# What you should do:
Each line in the entries that has the word "resized" has to be copied.

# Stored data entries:
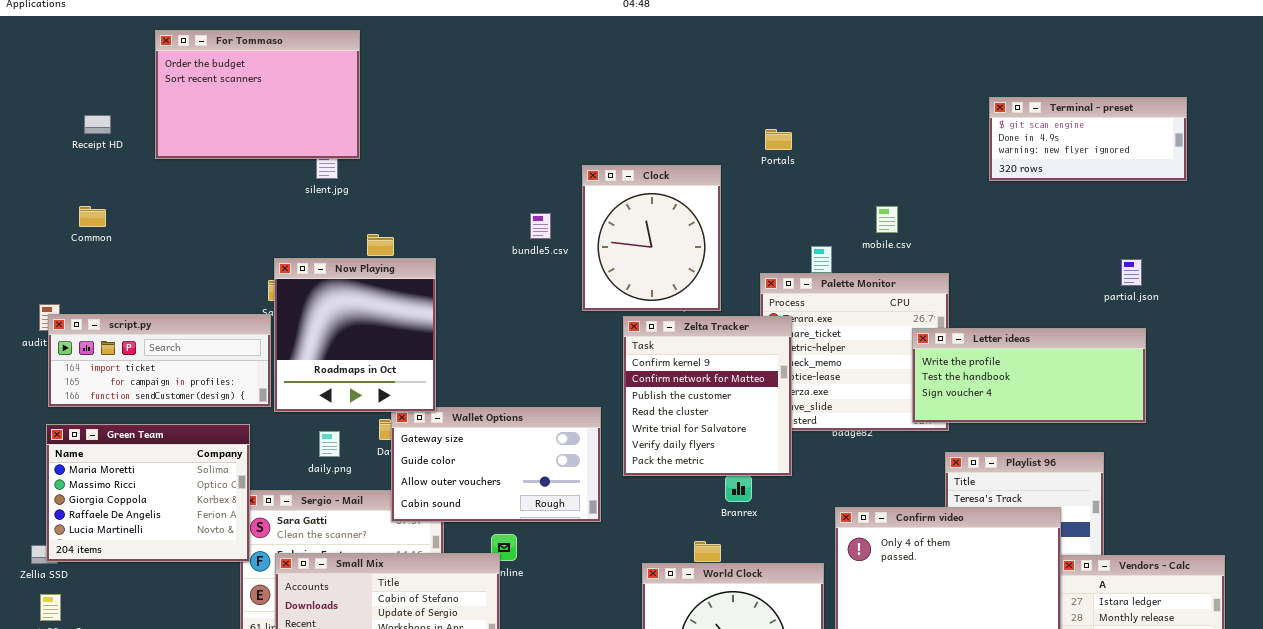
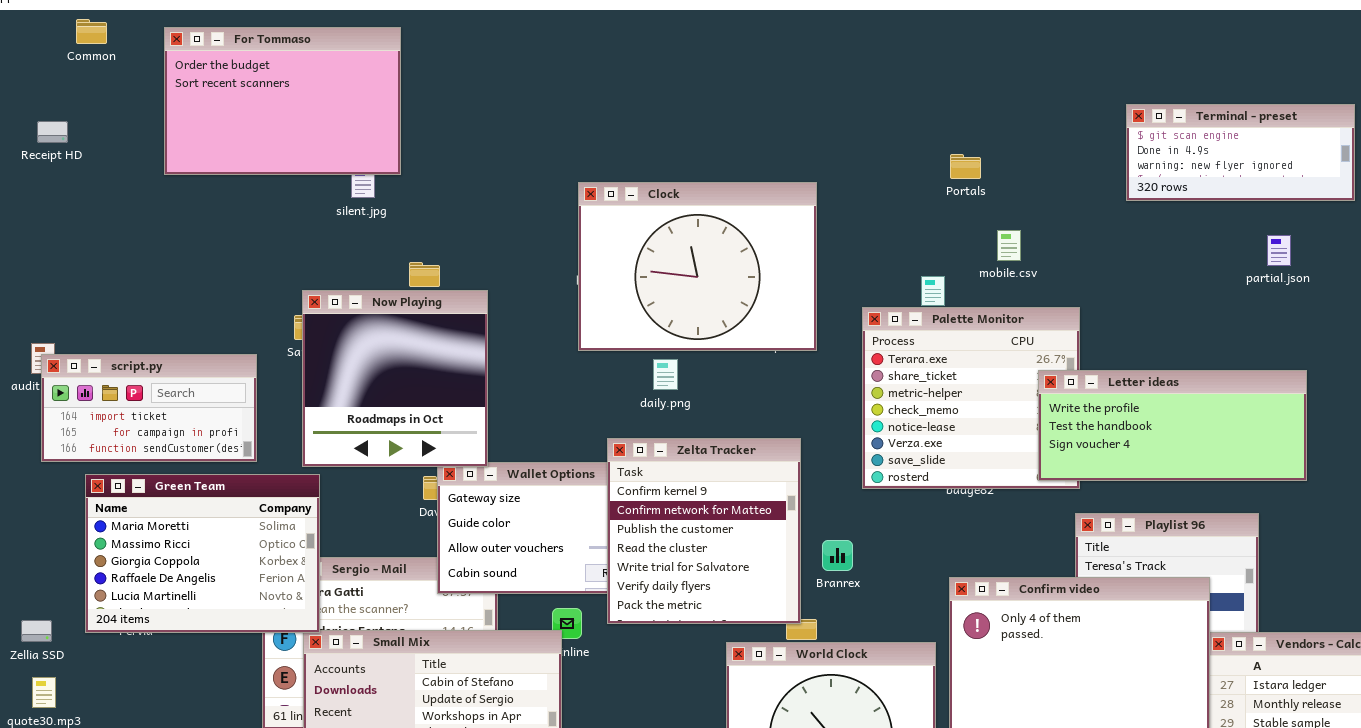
Receipt HD: [84,115,111,134] -> [37,121,68,143], moved
Portals: [765,129,792,150] -> [950,154,981,179], moved
Clock: [582,165,721,311] -> [578,182,817,351], resized
Common: [79,206,106,227] -> [76,19,107,44], moved
partial.json: [1121,259,1142,286] -> [1267,235,1291,266], moved
script.py: [48,314,271,407] -> [41,354,257,462], resized
Zelta Tracker: [623,316,792,476] -> [607,438,801,624], moved
Green Team: [46,424,250,562] -> [85,474,320,633], moved
daily.png: [319,431,340,457] -> [653,359,678,390], moved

# Reply:
Clock: [582,165,721,311] -> [578,182,817,351], resized
script.py: [48,314,271,407] -> [41,354,257,462], resized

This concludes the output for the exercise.